WHAT THE TASK REQUIRES =>
Only the lines running from the one with "purple fork [259,200,319,251]" to the end of the listing should be returned, each exactly as it appears, with both ends kept.

*** Opening of SUPPLIED INFORMATION ***

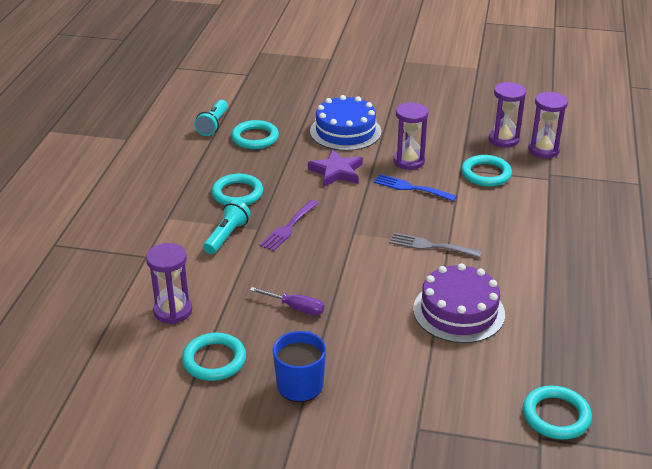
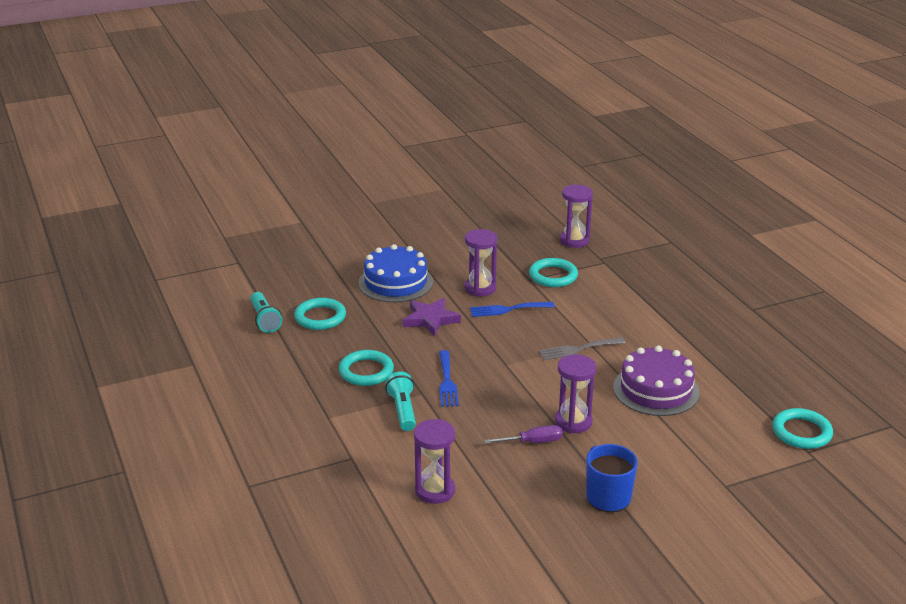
camera: 35 degrees left, 5 degrees down
turquoise ring [182,333,246,381] -> none
purple fork [259,200,319,251] -> blue fork [439,350,459,407]
purple hourglass [489,82,526,148] -> purple hourglass moved to [555,354,596,433]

*** Close of SUPPLIED INFORMATION ***

OUTPUT =>
purple fork [259,200,319,251] -> blue fork [439,350,459,407]
purple hourglass [489,82,526,148] -> purple hourglass moved to [555,354,596,433]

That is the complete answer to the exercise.